### Task to complete
Leaving pictures out, repeat word for word the line that has "The brique de" and each line that follows it to the end of the listing.

>>>

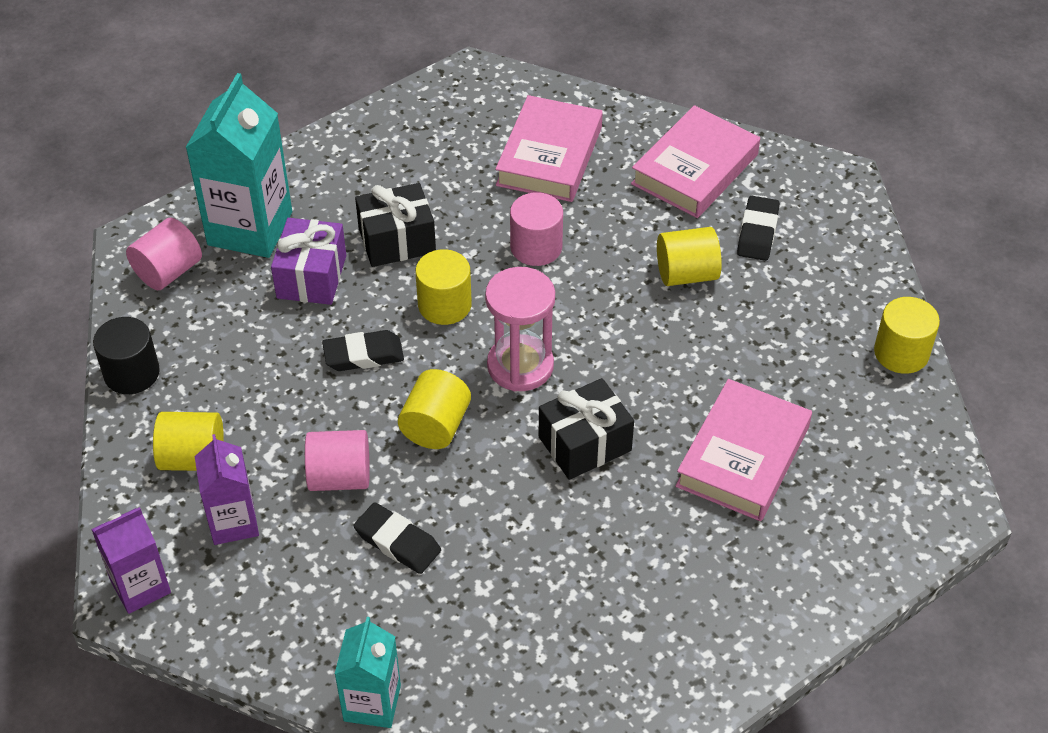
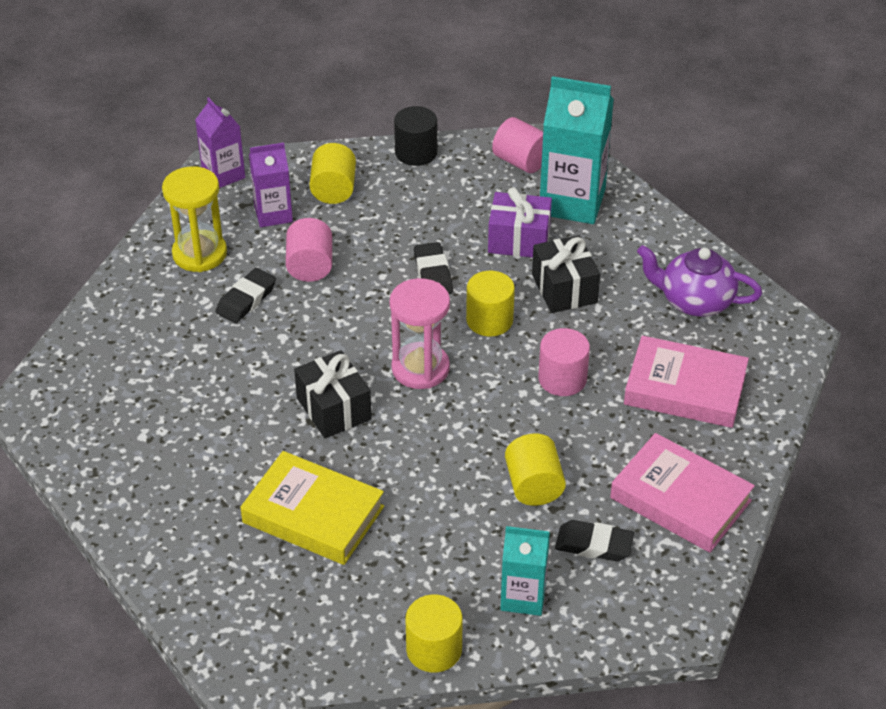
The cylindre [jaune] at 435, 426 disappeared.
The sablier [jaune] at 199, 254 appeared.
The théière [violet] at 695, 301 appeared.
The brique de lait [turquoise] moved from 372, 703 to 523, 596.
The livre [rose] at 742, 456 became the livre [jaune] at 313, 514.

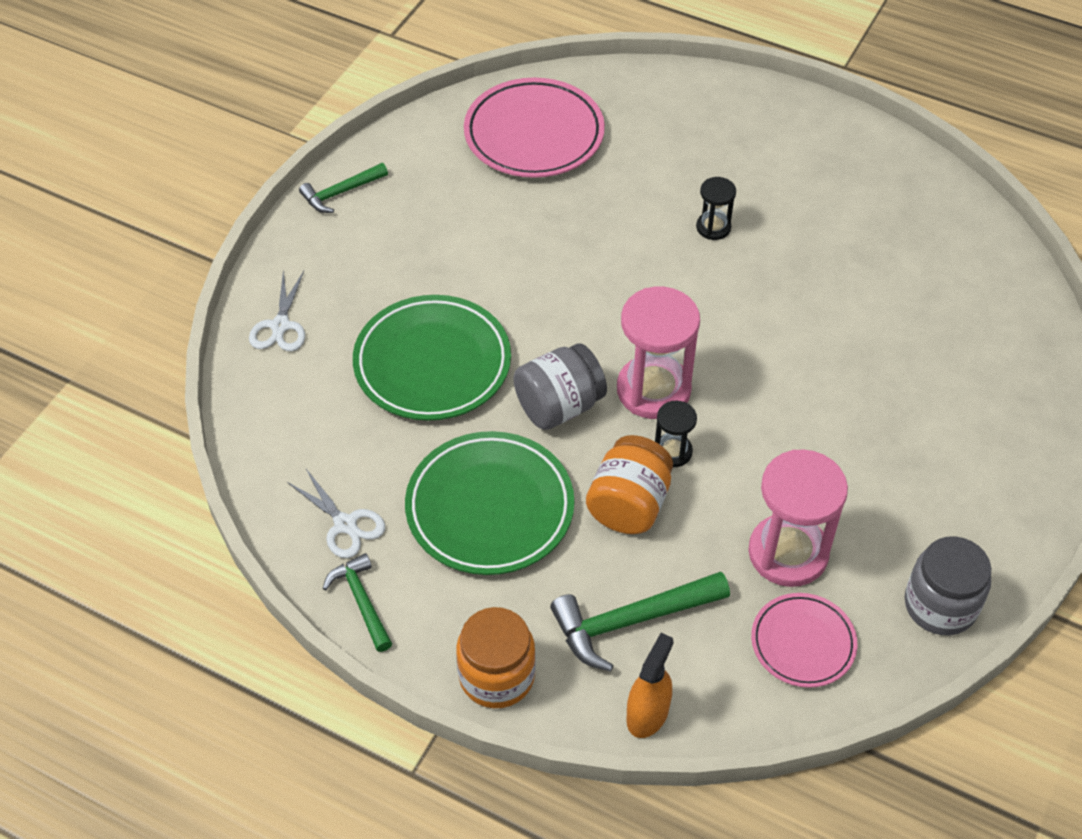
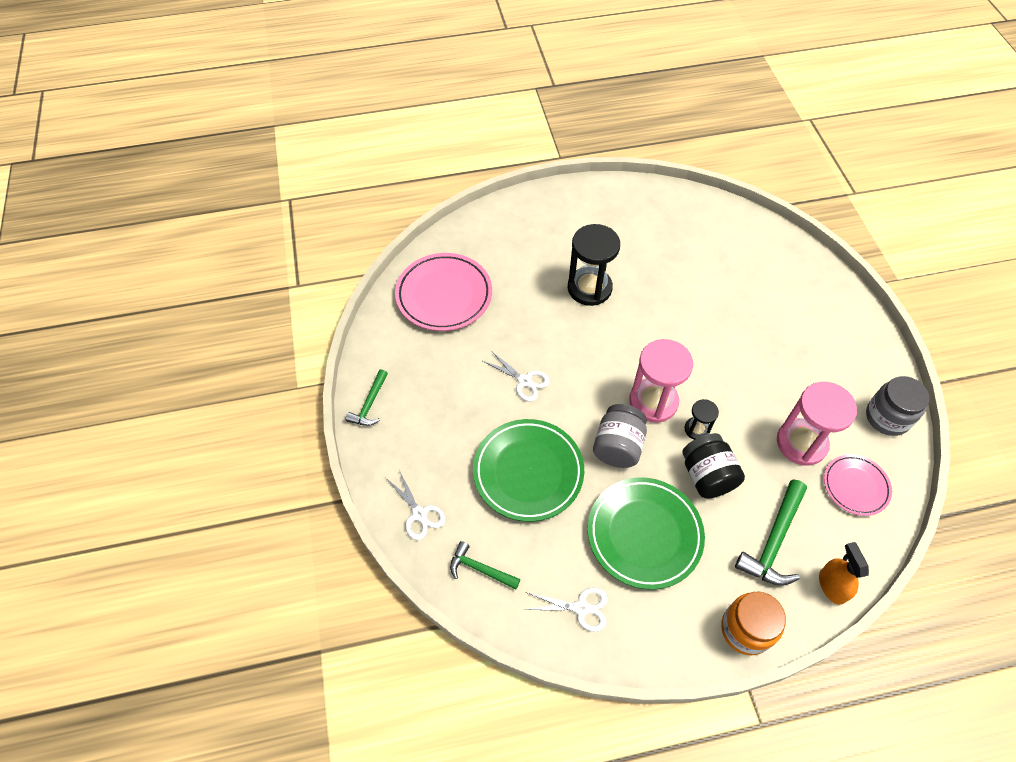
The ciseaux [blanc] at 524, 381 appeared.
The marteau [vert] moved from 361, 601 to 480, 569.
The bocal [orange] at 629, 504 became the bocal [noir] at 707, 476.
The sablier [noir] at 713, 227 changed to 1.97 times the size.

<<<

### Solution
The brique de lait [turquoise] moved from 372, 703 to 523, 596.
The livre [rose] at 742, 456 became the livre [jaune] at 313, 514.

The ciseaux [blanc] at 524, 381 appeared.
The marteau [vert] moved from 361, 601 to 480, 569.
The bocal [orange] at 629, 504 became the bocal [noir] at 707, 476.
The sablier [noir] at 713, 227 changed to 1.97 times the size.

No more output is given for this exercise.